[Stored data entries]
........

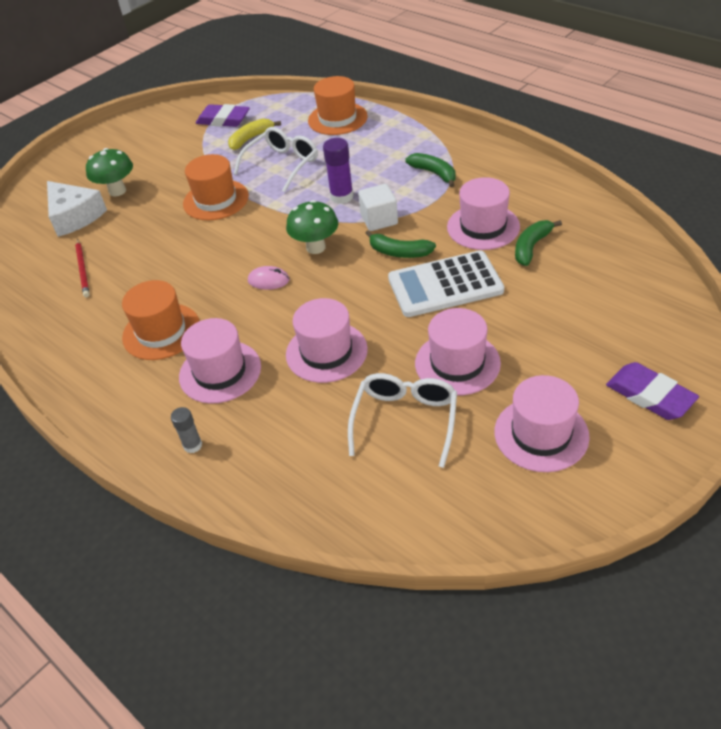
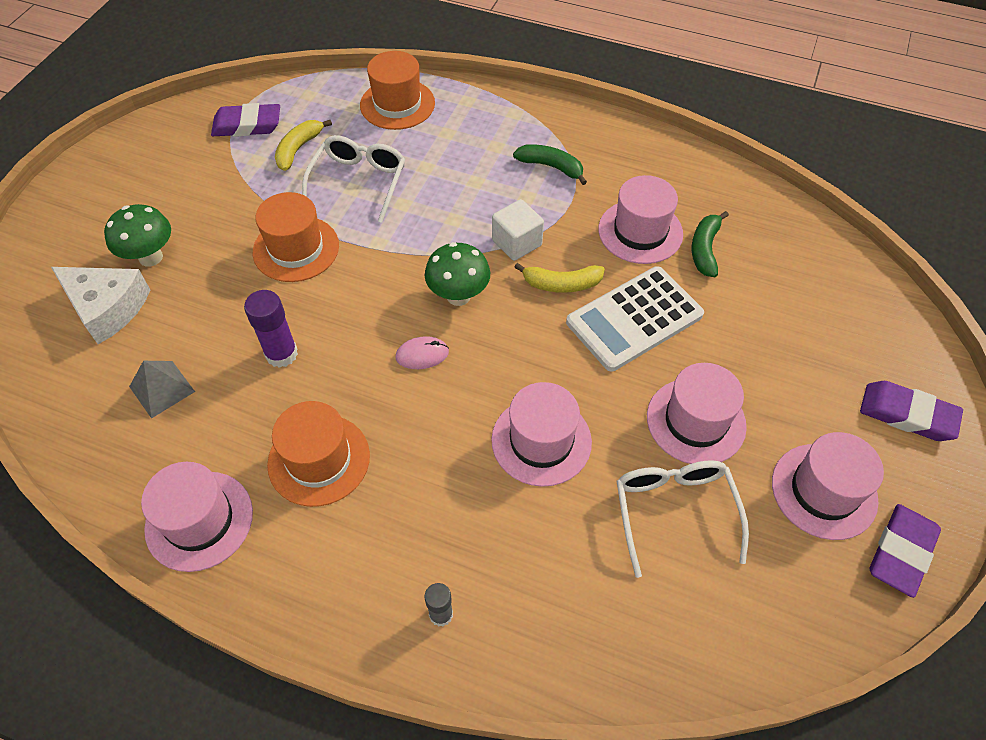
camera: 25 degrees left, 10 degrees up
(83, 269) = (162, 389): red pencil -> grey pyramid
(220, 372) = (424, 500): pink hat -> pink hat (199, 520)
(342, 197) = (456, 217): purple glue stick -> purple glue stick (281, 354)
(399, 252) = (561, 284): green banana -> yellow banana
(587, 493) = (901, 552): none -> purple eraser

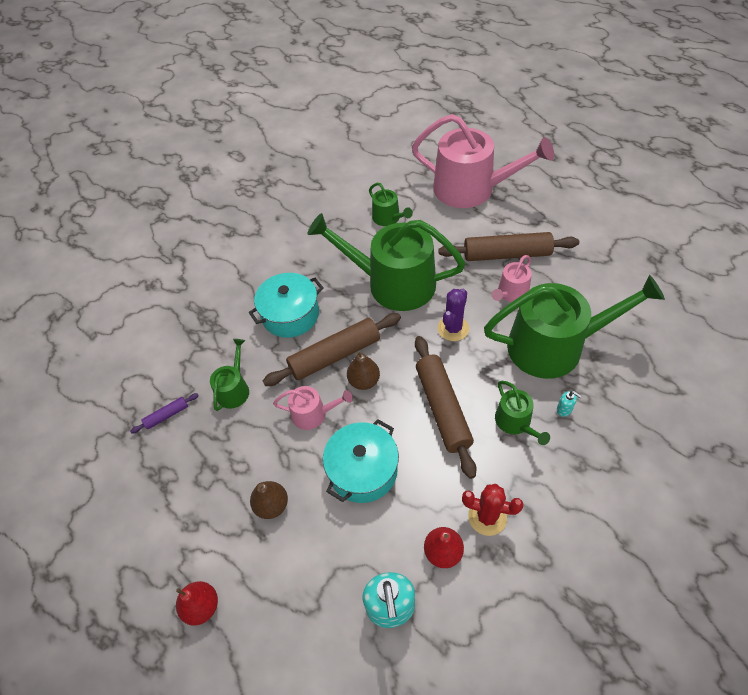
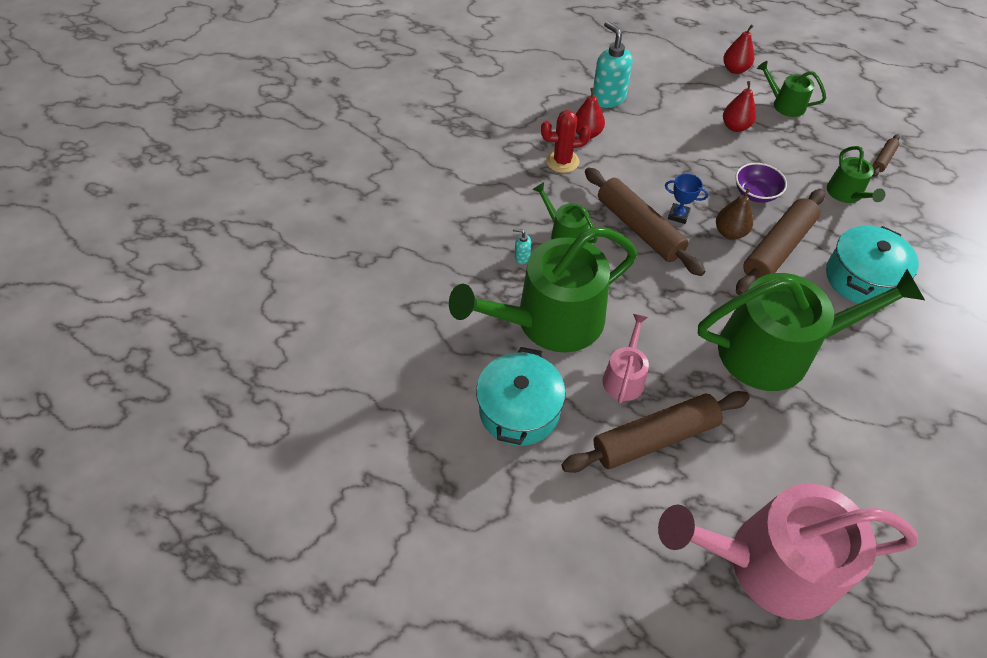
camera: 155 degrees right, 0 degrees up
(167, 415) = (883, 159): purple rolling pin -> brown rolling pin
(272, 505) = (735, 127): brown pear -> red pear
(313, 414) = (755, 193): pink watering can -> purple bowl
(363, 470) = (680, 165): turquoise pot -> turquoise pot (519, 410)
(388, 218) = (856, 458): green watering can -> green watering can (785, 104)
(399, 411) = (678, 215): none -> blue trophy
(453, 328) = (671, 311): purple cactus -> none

........

--- WHAT YOU NEED TO DO ---
Starting at the line that contains "(587, 493) = (901, 552): none", return every line through the end of the records above exactly as written, and return no pictures.

--- WRITTEN SOLUTION ---
(587, 493) = (901, 552): none -> purple eraser

camera: 155 degrees right, 0 degrees up
(167, 415) = (883, 159): purple rolling pin -> brown rolling pin
(272, 505) = (735, 127): brown pear -> red pear
(313, 414) = (755, 193): pink watering can -> purple bowl
(363, 470) = (680, 165): turquoise pot -> turquoise pot (519, 410)
(388, 218) = (856, 458): green watering can -> green watering can (785, 104)
(399, 411) = (678, 215): none -> blue trophy
(453, 328) = (671, 311): purple cactus -> none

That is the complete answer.